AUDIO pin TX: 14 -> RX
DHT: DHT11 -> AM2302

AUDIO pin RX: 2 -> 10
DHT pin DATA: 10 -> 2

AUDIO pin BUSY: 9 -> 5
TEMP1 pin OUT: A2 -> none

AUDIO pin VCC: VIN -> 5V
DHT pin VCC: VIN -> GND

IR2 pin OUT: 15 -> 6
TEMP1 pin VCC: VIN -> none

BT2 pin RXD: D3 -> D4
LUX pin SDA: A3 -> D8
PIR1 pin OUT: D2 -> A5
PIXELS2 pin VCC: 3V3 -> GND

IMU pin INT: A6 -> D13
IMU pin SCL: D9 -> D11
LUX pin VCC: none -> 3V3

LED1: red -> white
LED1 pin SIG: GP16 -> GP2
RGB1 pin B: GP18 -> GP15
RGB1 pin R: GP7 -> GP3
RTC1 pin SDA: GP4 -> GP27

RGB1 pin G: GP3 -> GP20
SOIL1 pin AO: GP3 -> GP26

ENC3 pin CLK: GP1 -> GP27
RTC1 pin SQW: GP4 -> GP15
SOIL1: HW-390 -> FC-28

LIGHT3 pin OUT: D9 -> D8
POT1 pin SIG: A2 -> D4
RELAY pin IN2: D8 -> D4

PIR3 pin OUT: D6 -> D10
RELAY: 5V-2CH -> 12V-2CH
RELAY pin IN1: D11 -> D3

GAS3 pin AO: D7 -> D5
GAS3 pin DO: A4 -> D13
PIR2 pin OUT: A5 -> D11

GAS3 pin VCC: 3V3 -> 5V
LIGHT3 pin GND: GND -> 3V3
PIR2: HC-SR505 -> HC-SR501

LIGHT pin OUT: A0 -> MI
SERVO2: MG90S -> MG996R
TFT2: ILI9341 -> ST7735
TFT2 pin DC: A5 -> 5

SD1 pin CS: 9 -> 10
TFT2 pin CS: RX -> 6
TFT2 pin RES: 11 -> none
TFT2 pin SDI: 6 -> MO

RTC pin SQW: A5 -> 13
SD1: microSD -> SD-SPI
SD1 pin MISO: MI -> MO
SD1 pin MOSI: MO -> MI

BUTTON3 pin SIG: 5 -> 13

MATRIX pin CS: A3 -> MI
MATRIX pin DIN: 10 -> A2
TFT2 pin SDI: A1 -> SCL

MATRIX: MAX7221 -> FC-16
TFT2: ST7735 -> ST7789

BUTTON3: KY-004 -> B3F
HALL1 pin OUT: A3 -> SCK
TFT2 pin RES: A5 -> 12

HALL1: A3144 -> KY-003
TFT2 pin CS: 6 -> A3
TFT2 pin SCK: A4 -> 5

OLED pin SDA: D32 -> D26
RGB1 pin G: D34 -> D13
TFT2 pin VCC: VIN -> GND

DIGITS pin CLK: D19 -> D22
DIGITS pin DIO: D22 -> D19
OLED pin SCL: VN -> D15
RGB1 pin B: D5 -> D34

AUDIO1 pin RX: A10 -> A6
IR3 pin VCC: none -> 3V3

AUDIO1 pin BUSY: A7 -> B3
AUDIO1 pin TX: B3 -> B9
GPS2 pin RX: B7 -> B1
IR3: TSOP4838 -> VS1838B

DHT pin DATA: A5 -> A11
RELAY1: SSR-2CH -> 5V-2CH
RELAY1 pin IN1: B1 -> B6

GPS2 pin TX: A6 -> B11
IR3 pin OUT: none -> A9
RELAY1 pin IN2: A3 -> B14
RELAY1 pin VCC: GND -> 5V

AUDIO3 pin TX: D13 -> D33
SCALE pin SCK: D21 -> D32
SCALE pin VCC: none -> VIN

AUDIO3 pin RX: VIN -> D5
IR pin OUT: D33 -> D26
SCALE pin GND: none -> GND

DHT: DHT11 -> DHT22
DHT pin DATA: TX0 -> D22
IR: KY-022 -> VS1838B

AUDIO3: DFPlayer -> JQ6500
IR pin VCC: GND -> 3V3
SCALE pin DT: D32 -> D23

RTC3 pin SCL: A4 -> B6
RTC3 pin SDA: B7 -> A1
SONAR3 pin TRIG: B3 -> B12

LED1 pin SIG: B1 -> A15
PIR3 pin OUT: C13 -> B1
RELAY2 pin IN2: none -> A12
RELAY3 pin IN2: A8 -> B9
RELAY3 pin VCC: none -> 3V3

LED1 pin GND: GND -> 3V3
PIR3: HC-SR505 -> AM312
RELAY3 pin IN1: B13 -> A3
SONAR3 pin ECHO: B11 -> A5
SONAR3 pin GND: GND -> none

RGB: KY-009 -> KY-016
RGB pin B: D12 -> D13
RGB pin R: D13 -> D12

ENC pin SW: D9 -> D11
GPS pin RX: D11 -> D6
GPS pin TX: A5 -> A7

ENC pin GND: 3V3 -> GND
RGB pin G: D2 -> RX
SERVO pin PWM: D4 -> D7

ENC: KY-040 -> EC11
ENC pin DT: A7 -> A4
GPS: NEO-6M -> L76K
● ● ● ● ● ● ●
§ Exercise instructions: Each line from the one with "IR3 pin OUT: none -> A9" through the last line of the records above must be retyped exactly, and no other line may be given.

§ Answer space:
IR3 pin OUT: none -> A9
RELAY1 pin IN2: A3 -> B14
RELAY1 pin VCC: GND -> 5V

AUDIO3 pin TX: D13 -> D33
SCALE pin SCK: D21 -> D32
SCALE pin VCC: none -> VIN

AUDIO3 pin RX: VIN -> D5
IR pin OUT: D33 -> D26
SCALE pin GND: none -> GND

DHT: DHT11 -> DHT22
DHT pin DATA: TX0 -> D22
IR: KY-022 -> VS1838B

AUDIO3: DFPlayer -> JQ6500
IR pin VCC: GND -> 3V3
SCALE pin DT: D32 -> D23

RTC3 pin SCL: A4 -> B6
RTC3 pin SDA: B7 -> A1
SONAR3 pin TRIG: B3 -> B12

LED1 pin SIG: B1 -> A15
PIR3 pin OUT: C13 -> B1
RELAY2 pin IN2: none -> A12
RELAY3 pin IN2: A8 -> B9
RELAY3 pin VCC: none -> 3V3

LED1 pin GND: GND -> 3V3
PIR3: HC-SR505 -> AM312
RELAY3 pin IN1: B13 -> A3
SONAR3 pin ECHO: B11 -> A5
SONAR3 pin GND: GND -> none

RGB: KY-009 -> KY-016
RGB pin B: D12 -> D13
RGB pin R: D13 -> D12

ENC pin SW: D9 -> D11
GPS pin RX: D11 -> D6
GPS pin TX: A5 -> A7

ENC pin GND: 3V3 -> GND
RGB pin G: D2 -> RX
SERVO pin PWM: D4 -> D7

ENC: KY-040 -> EC11
ENC pin DT: A7 -> A4
GPS: NEO-6M -> L76K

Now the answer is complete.